§ Study material:
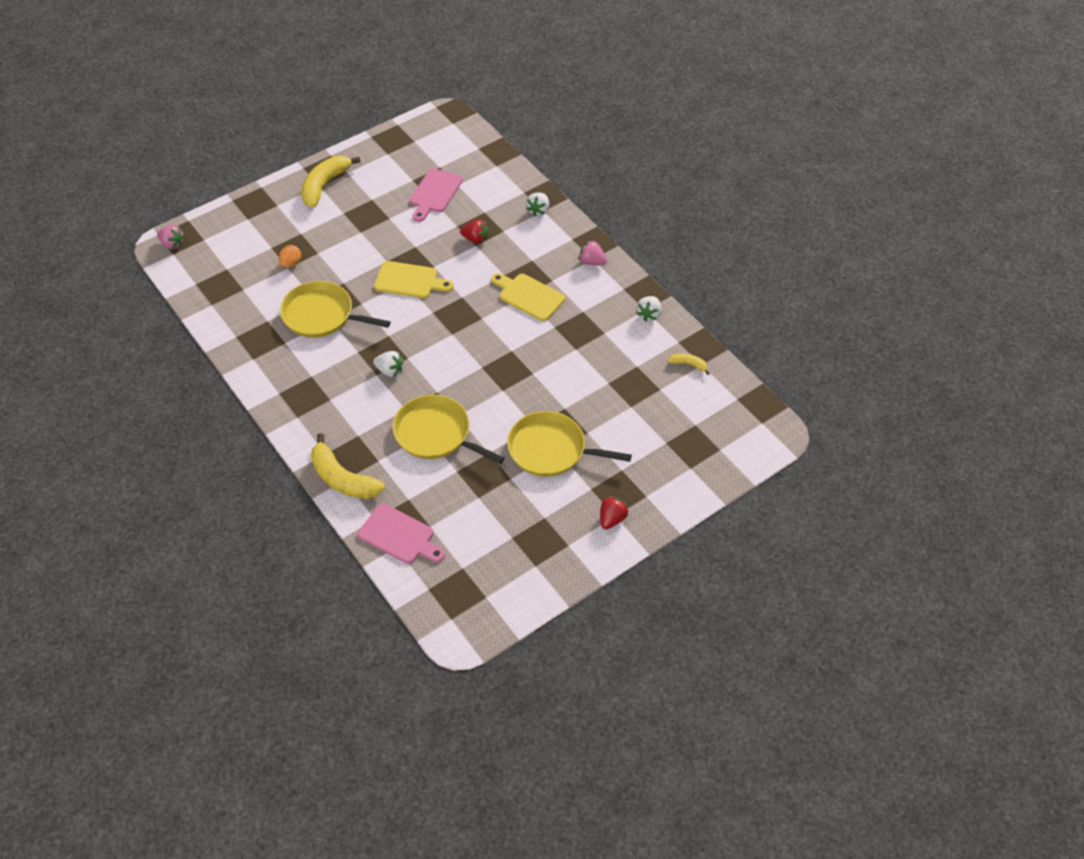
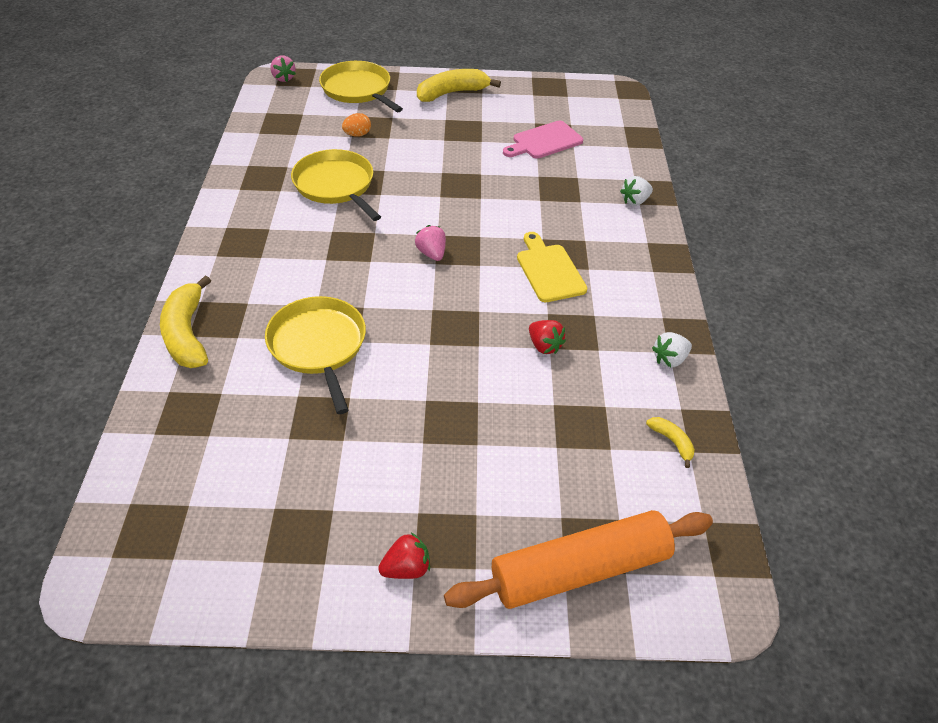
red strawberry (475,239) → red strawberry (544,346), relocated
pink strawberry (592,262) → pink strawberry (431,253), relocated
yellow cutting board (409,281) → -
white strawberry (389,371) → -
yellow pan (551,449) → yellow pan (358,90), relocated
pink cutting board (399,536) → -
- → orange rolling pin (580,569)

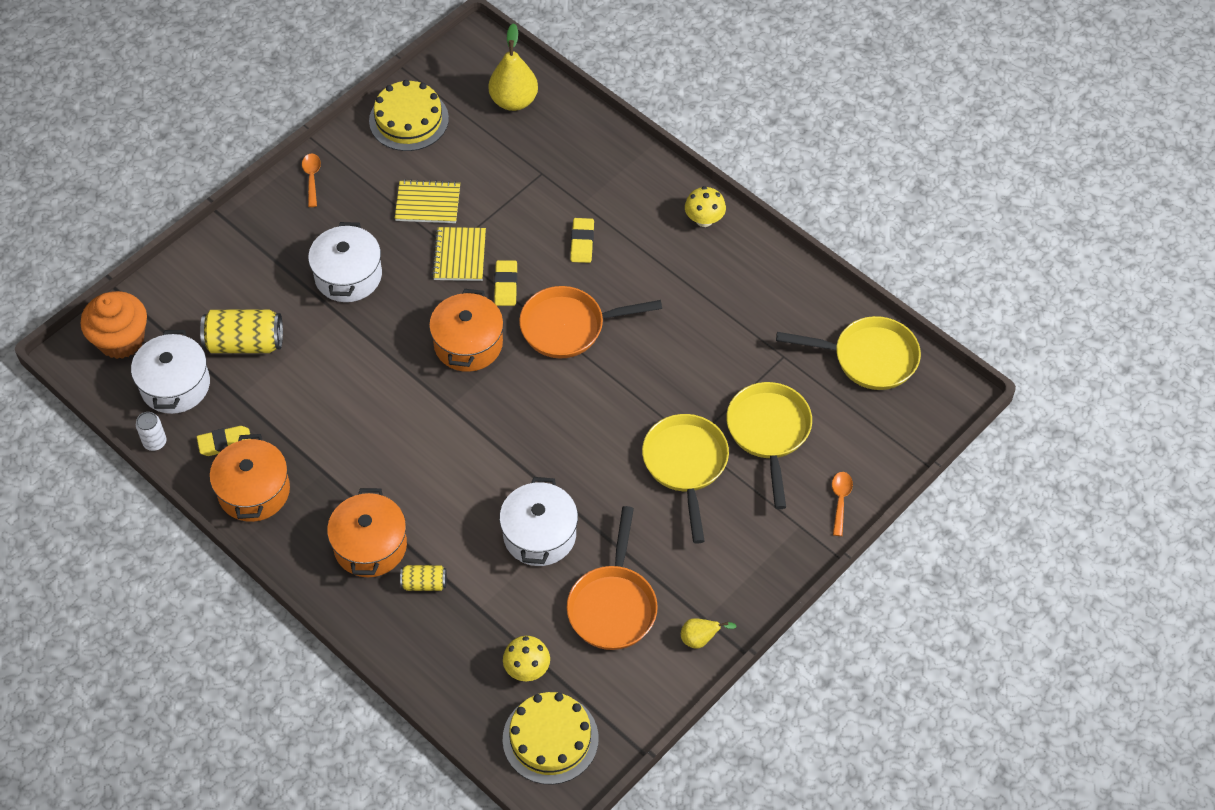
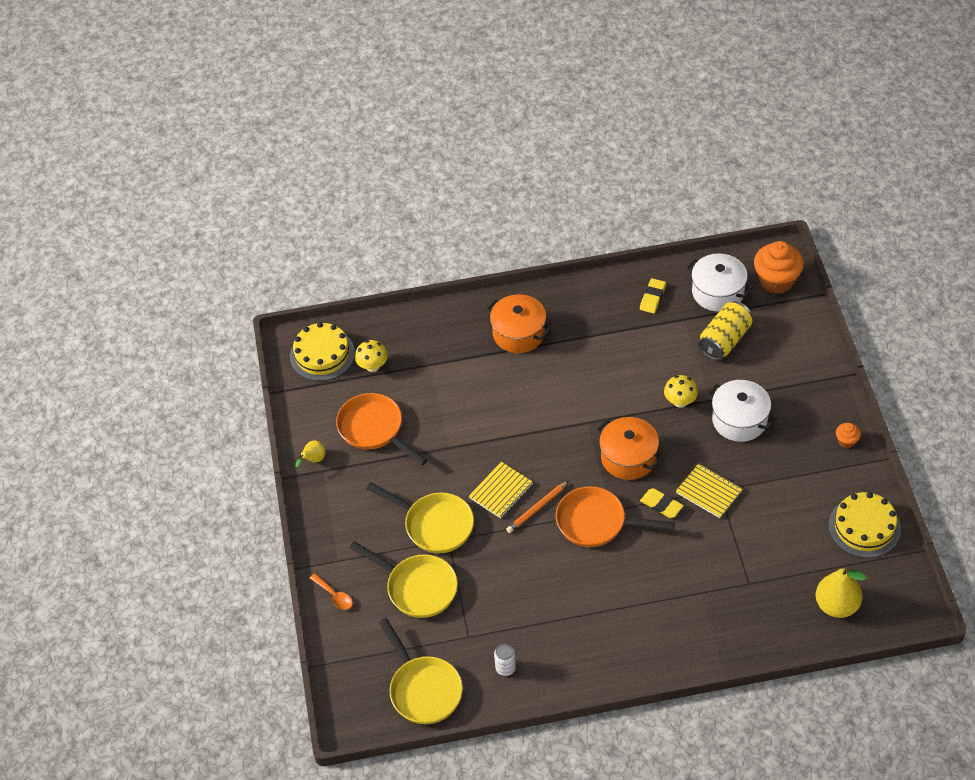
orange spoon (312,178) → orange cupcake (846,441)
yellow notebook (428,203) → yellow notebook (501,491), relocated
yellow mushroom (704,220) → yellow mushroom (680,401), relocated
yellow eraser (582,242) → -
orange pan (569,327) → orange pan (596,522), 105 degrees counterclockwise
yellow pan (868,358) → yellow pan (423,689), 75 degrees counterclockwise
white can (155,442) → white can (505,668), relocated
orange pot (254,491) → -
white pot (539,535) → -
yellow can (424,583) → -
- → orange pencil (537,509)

§ Exercise instructions: Once the pictures are set aside, transcribe the remaining lines above exactly.

§ Output below:
red strawberry (475,239) → red strawberry (544,346), relocated
pink strawberry (592,262) → pink strawberry (431,253), relocated
yellow cutting board (409,281) → -
white strawberry (389,371) → -
yellow pan (551,449) → yellow pan (358,90), relocated
pink cutting board (399,536) → -
- → orange rolling pin (580,569)

orange spoon (312,178) → orange cupcake (846,441)
yellow notebook (428,203) → yellow notebook (501,491), relocated
yellow mushroom (704,220) → yellow mushroom (680,401), relocated
yellow eraser (582,242) → -
orange pan (569,327) → orange pan (596,522), 105 degrees counterclockwise
yellow pan (868,358) → yellow pan (423,689), 75 degrees counterclockwise
white can (155,442) → white can (505,668), relocated
orange pot (254,491) → -
white pot (539,535) → -
yellow can (424,583) → -
- → orange pencil (537,509)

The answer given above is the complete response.